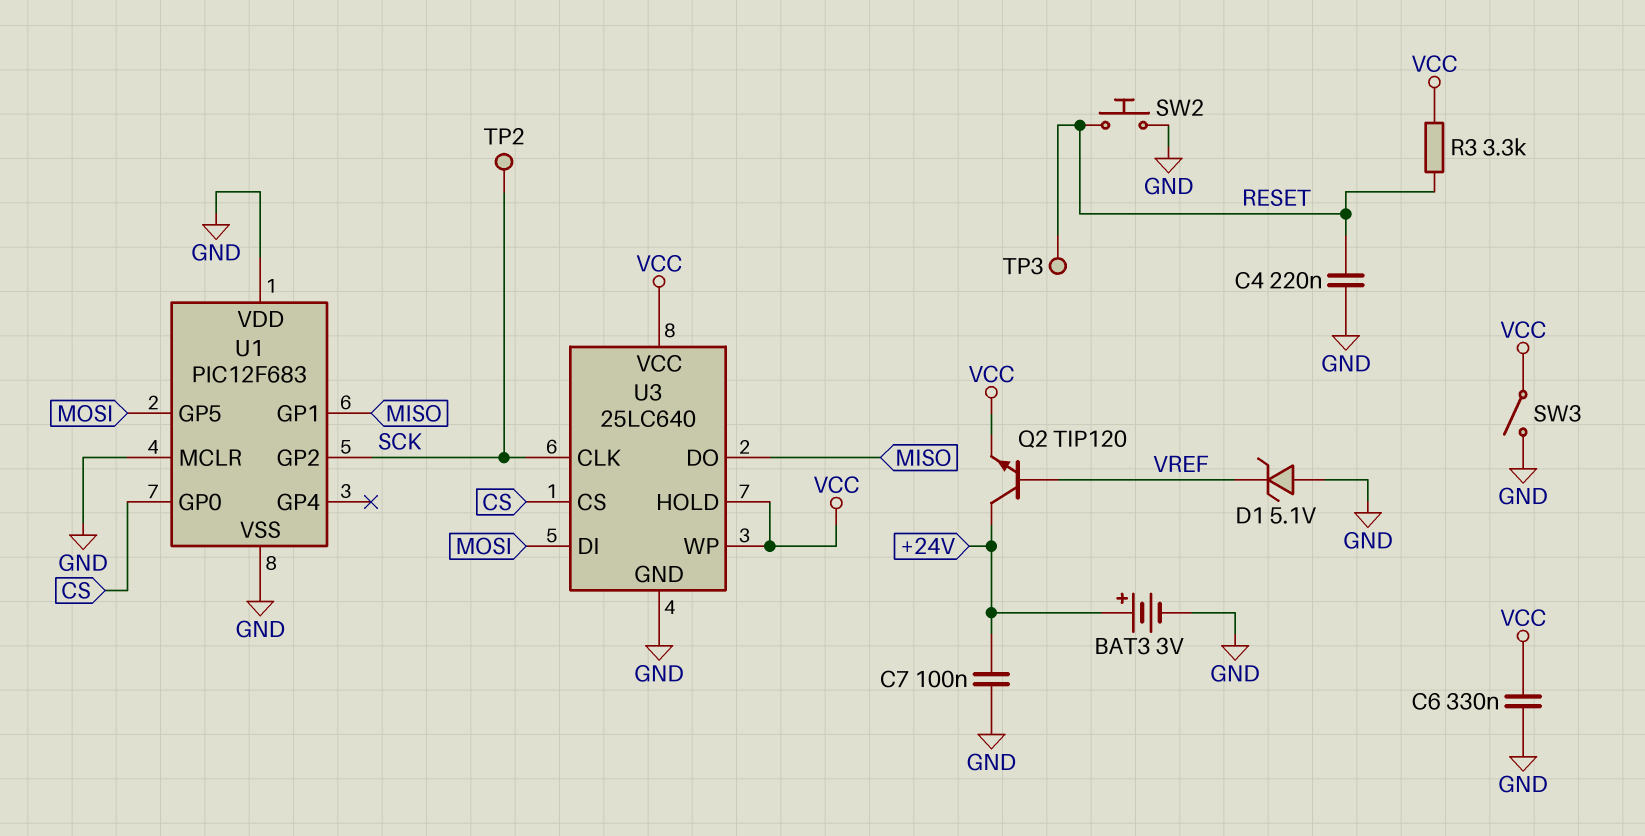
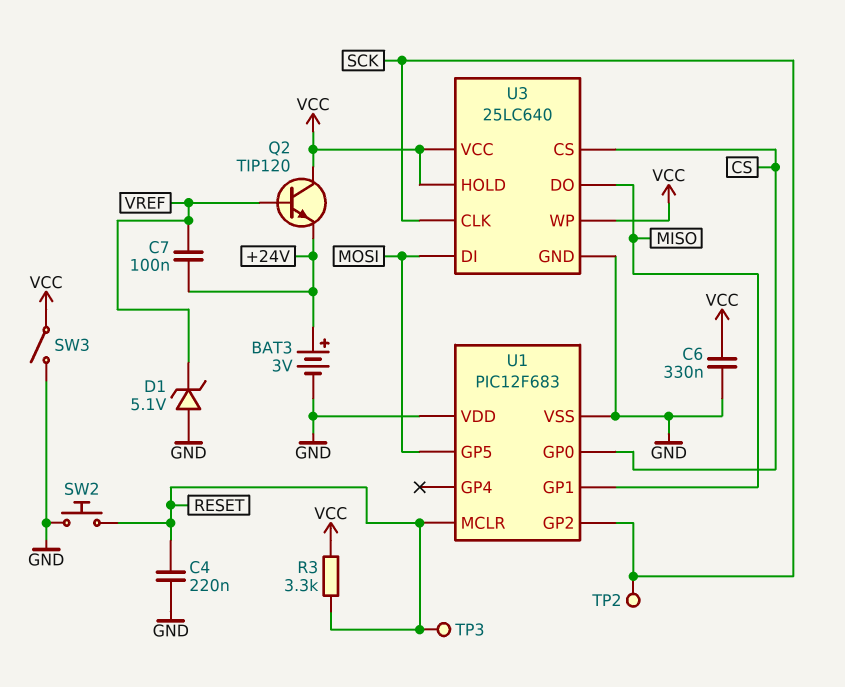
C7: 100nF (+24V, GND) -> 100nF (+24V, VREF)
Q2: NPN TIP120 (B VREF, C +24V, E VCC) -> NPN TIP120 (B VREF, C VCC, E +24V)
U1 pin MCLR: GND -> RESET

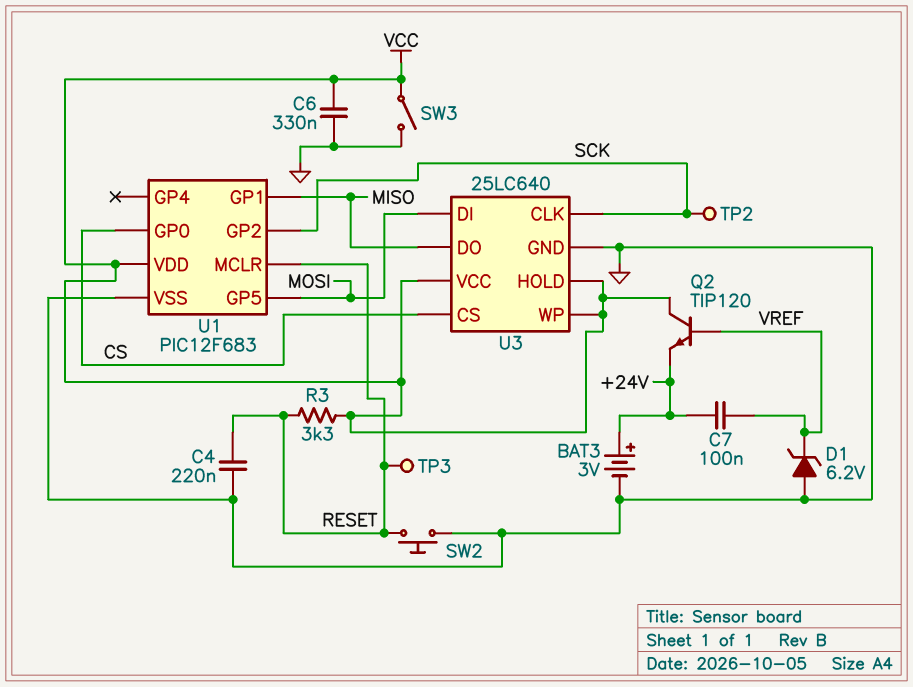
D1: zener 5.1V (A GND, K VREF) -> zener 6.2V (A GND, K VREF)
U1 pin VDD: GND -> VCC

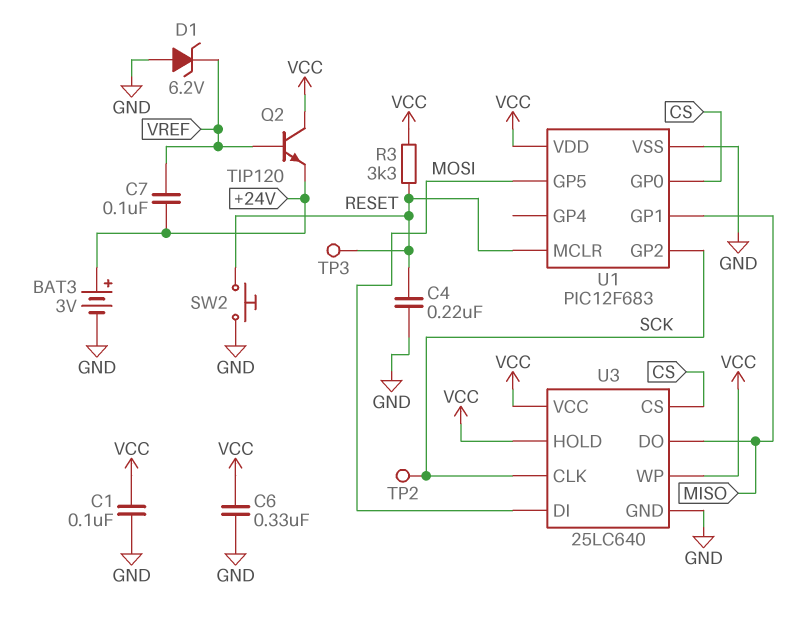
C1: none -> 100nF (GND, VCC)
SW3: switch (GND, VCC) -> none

════════

§ Work to complete: Only the lines that hold the word "VREF" are wanted; each should be pulled from the records.

§ Task response:
C7: 100nF (+24V, GND) -> 100nF (+24V, VREF)
Q2: NPN TIP120 (B VREF, C +24V, E VCC) -> NPN TIP120 (B VREF, C VCC, E +24V)
D1: zener 5.1V (A GND, K VREF) -> zener 6.2V (A GND, K VREF)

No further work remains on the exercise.